Your task: Give the lines below again, exactly as they stand, and leave out the images.

Material supplied:
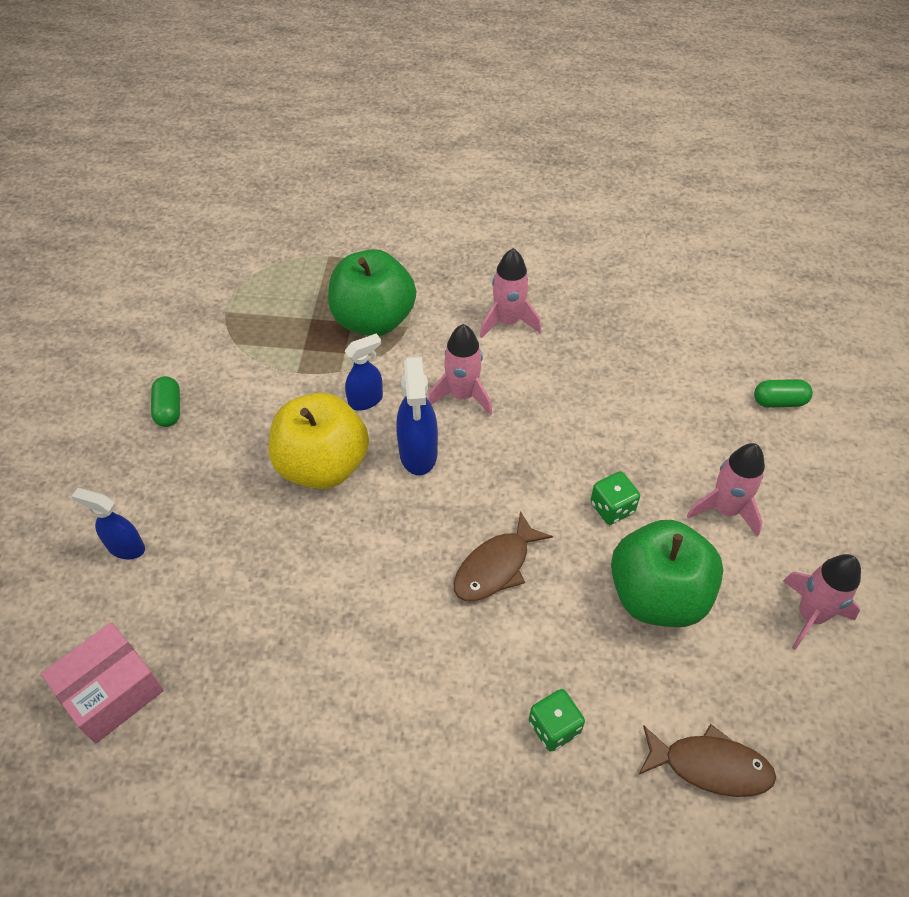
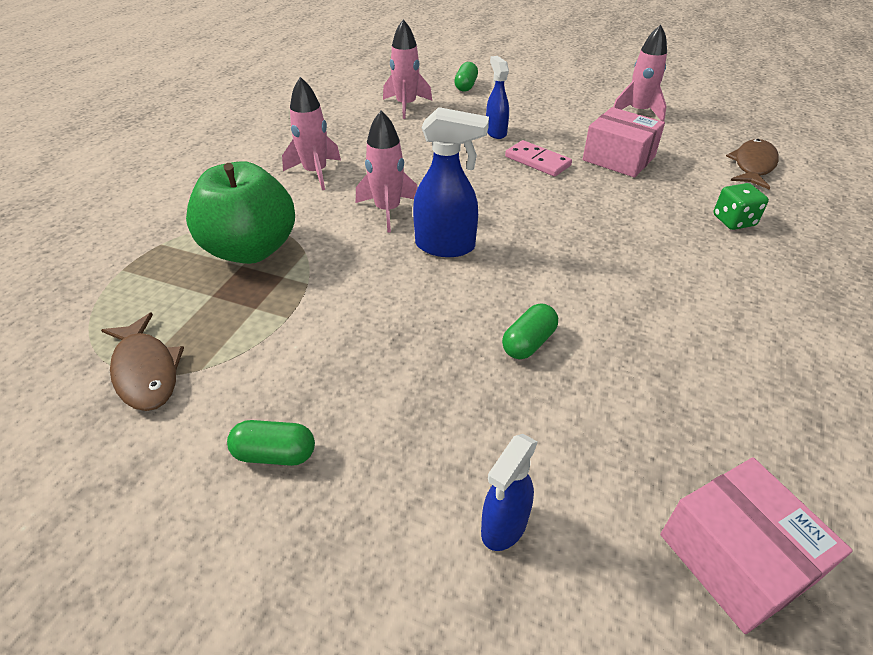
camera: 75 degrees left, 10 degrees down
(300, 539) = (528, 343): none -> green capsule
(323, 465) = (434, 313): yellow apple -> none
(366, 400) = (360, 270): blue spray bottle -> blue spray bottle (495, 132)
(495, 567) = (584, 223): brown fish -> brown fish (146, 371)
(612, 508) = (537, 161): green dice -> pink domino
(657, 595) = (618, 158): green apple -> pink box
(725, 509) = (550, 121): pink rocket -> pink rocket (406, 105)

Answer for this exercise:
camera: 75 degrees left, 10 degrees down
(300, 539) = (528, 343): none -> green capsule
(323, 465) = (434, 313): yellow apple -> none
(366, 400) = (360, 270): blue spray bottle -> blue spray bottle (495, 132)
(495, 567) = (584, 223): brown fish -> brown fish (146, 371)
(612, 508) = (537, 161): green dice -> pink domino
(657, 595) = (618, 158): green apple -> pink box
(725, 509) = (550, 121): pink rocket -> pink rocket (406, 105)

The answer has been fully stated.